• _Exercise goal_:
Line count for "DGND": state how many lines of the data below include it, and output nothing more.

• _Record extracts_:
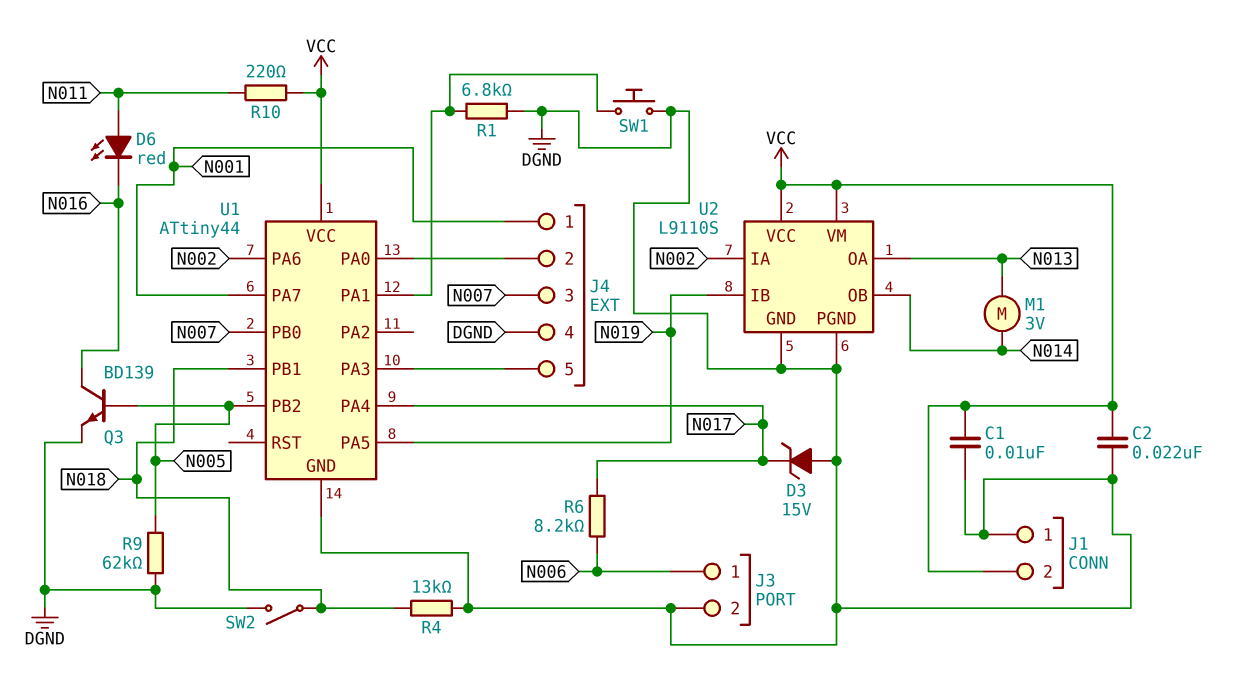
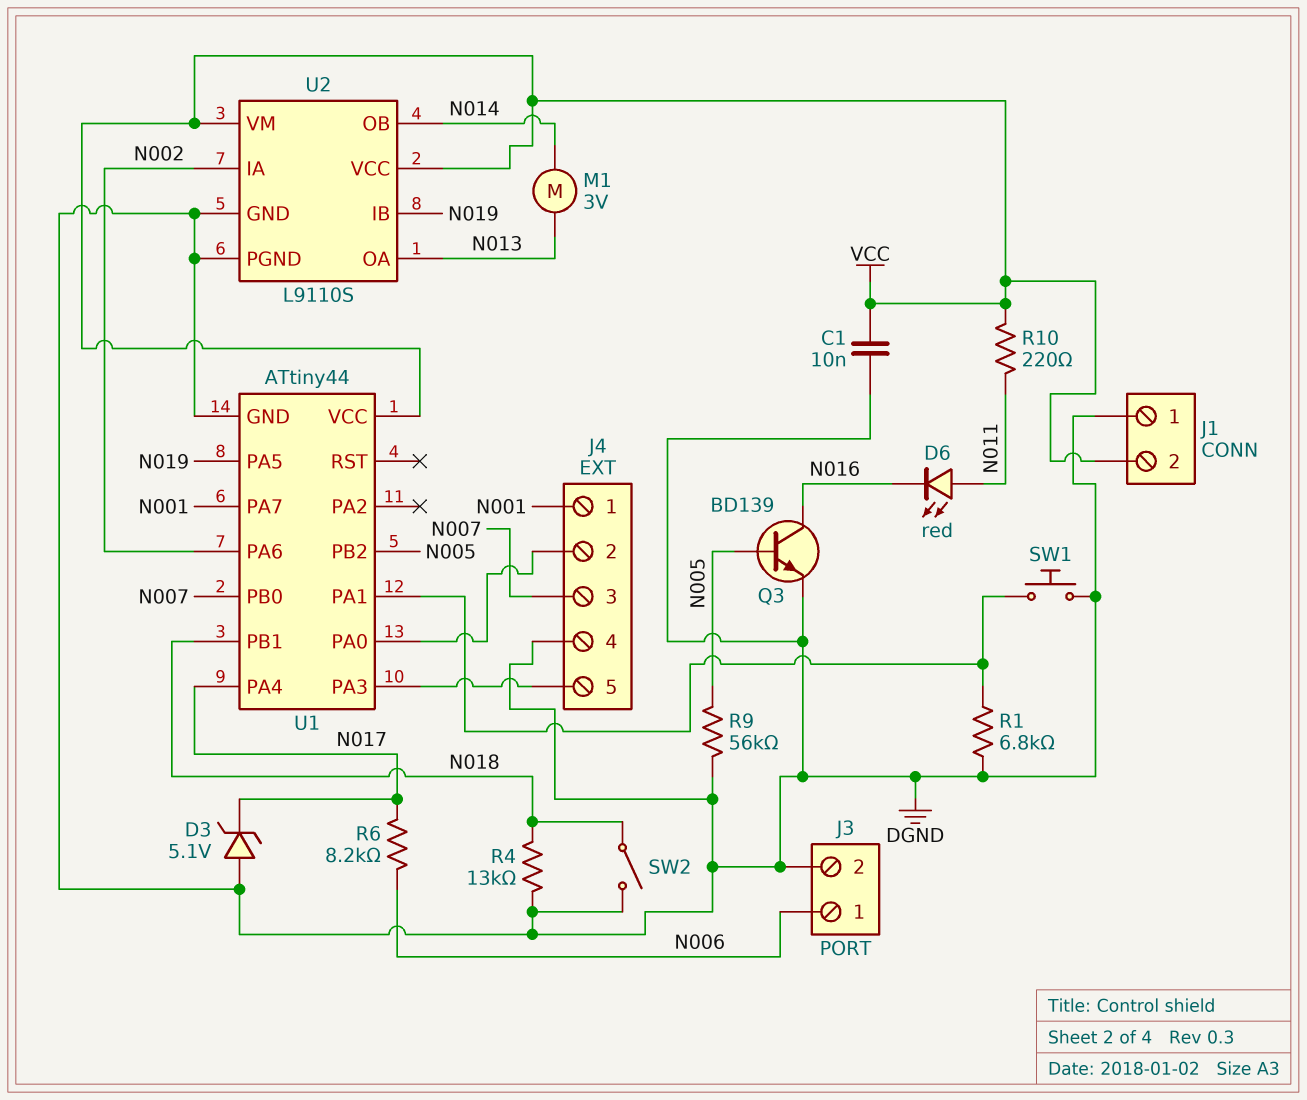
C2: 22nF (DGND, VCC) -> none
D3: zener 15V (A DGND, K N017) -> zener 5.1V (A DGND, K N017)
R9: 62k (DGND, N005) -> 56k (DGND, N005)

---

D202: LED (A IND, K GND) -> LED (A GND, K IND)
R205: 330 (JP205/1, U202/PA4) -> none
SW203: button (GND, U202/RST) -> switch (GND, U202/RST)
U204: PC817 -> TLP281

• _Output for this exercise_:
3